# WORK TASK:
What's wanted is each entry repeated verbatim, minus its images.
MATERIAL SHOWN: Begin
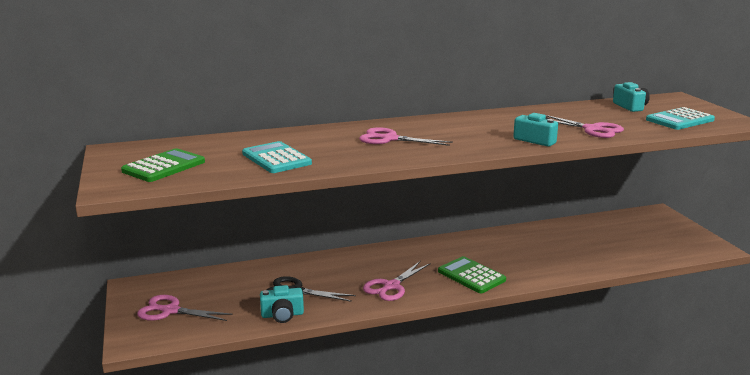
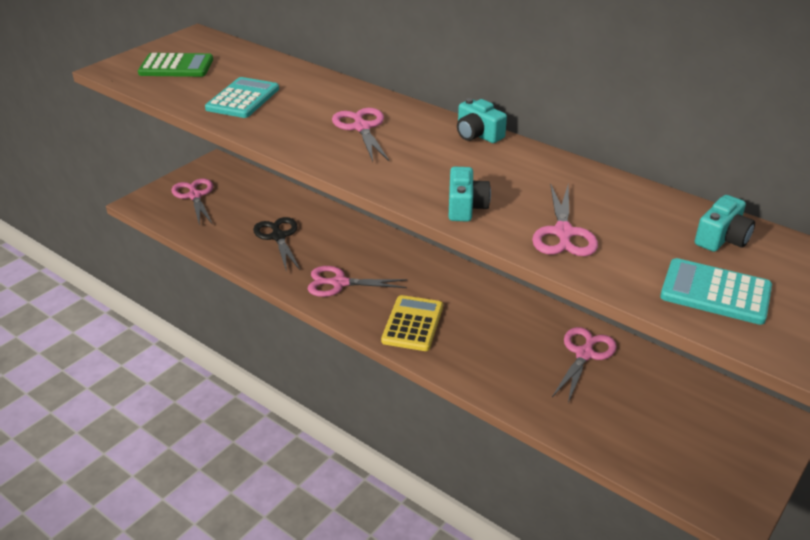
camera: 55 degrees right, 15 degrees up
(282, 315) = (234, 248): turquoise camera -> turquoise camera (477, 134)
(471, 276) = (412, 324): green calculator -> yellow calculator
(557, 236) = (584, 354): none -> pink scissors

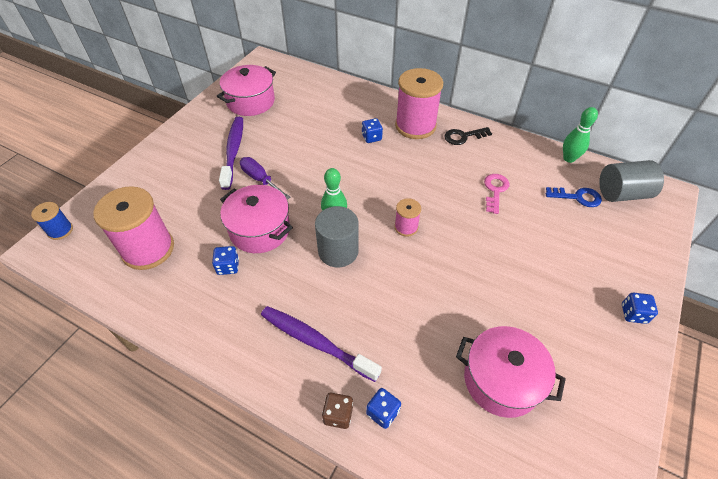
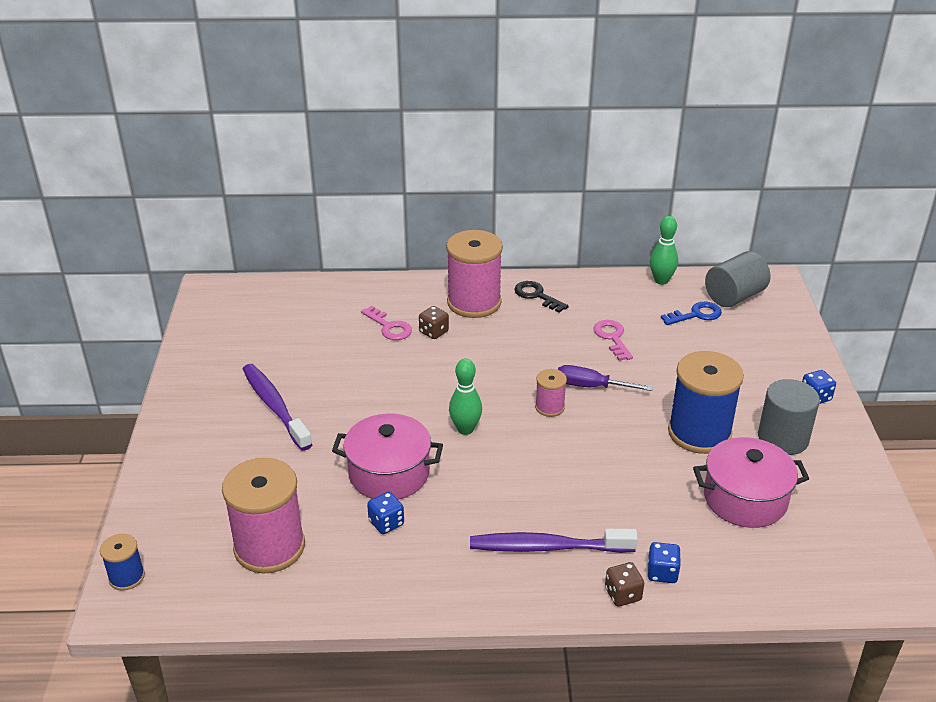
camera: 30 degrees left, 15 degrees down
(251, 102) = (242, 343): pink pot -> none
(260, 179) = (340, 423): purple screwdriver -> purple screwdriver (591, 386)
(338, 251) = (497, 458): grey cylinder -> grey cylinder (783, 438)
(346, 123) = (389, 327): none -> pink key
(371, 137) = (434, 332): blue dice -> brown dice
(463, 136) = (537, 296): black key -> black key turned 90 degrees clockwise
(506, 300) = (699, 433): none -> blue spool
MATERIAL SHOWN: End
# ANSWER TO THIS EXERCISE:
camera: 55 degrees right, 15 degrees up
(282, 315) = (234, 248): turquoise camera -> turquoise camera (477, 134)
(471, 276) = (412, 324): green calculator -> yellow calculator
(557, 236) = (584, 354): none -> pink scissors

camera: 30 degrees left, 15 degrees down
(251, 102) = (242, 343): pink pot -> none
(260, 179) = (340, 423): purple screwdriver -> purple screwdriver (591, 386)
(338, 251) = (497, 458): grey cylinder -> grey cylinder (783, 438)
(346, 123) = (389, 327): none -> pink key
(371, 137) = (434, 332): blue dice -> brown dice
(463, 136) = (537, 296): black key -> black key turned 90 degrees clockwise
(506, 300) = (699, 433): none -> blue spool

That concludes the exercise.